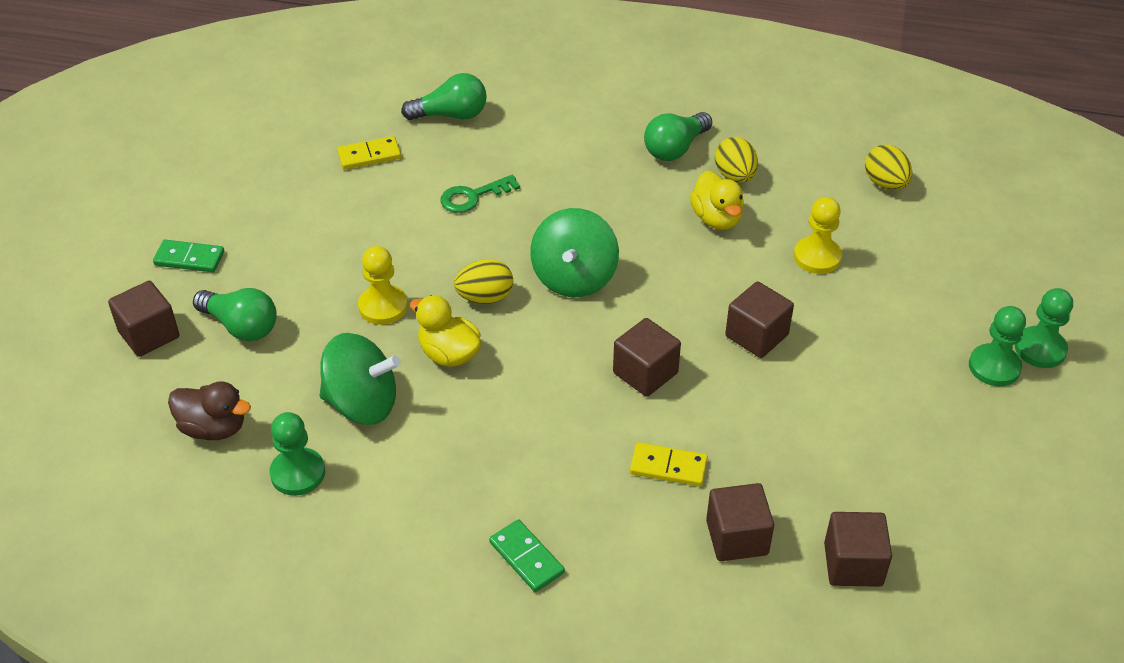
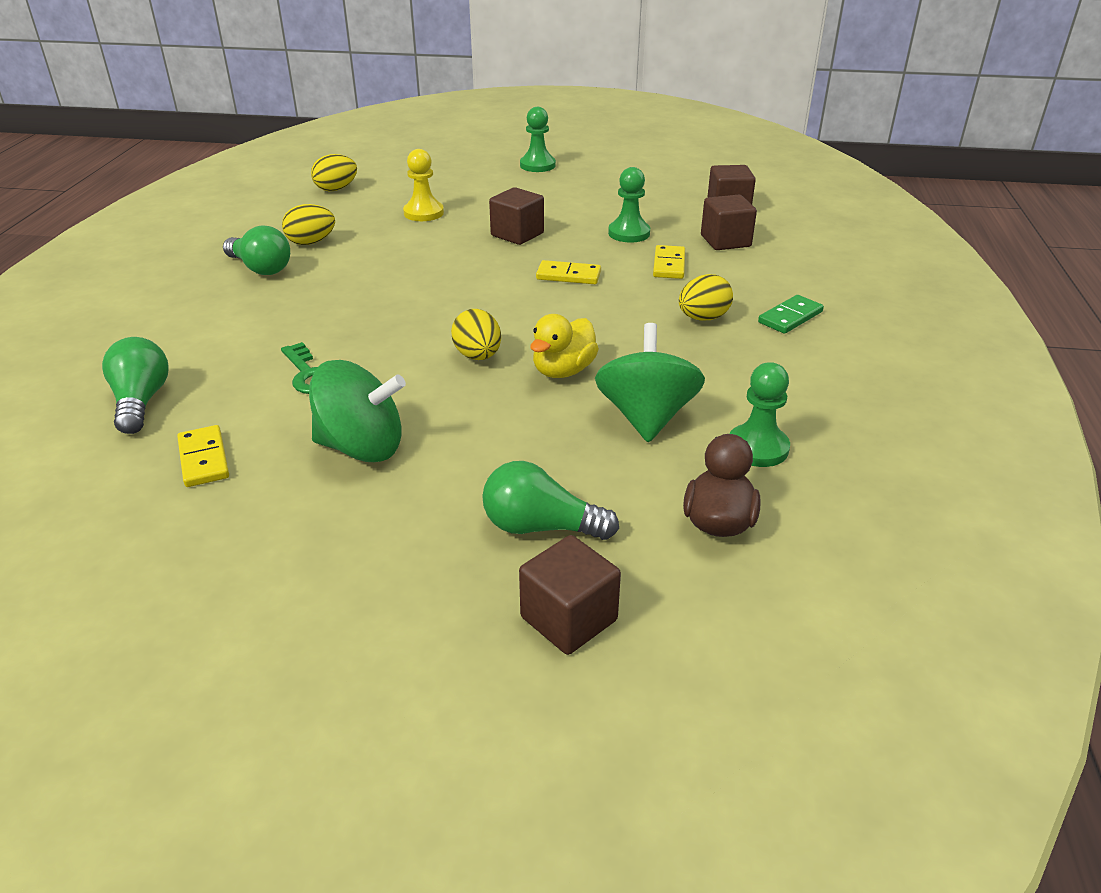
camera: 95 degrees left, 10 degrees down
(189, 259) = (403, 605): green domino -> none
(241, 326) = (541, 527): green light bulb -> green light bulb turned 105 degrees counterclockwise
(383, 306) = (496, 418): yellow pawn -> none
(534, 476) = (703, 318): none -> yellow egg
(574, 278) = (448, 311): green spinning top -> green spinning top (361, 447)
(645, 373) = (568, 276): brown cube -> yellow domino
(716, 218) = (370, 249): yellow duck -> none
(1040, 349) = (518, 153): green pawn -> green pawn (629, 233)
|---|
_Your task_
Above are the records; report each line in them that includes the word "degrees".

_Answer_
camera: 95 degrees left, 10 degrees down
(241, 326) = (541, 527): green light bulb -> green light bulb turned 105 degrees counterclockwise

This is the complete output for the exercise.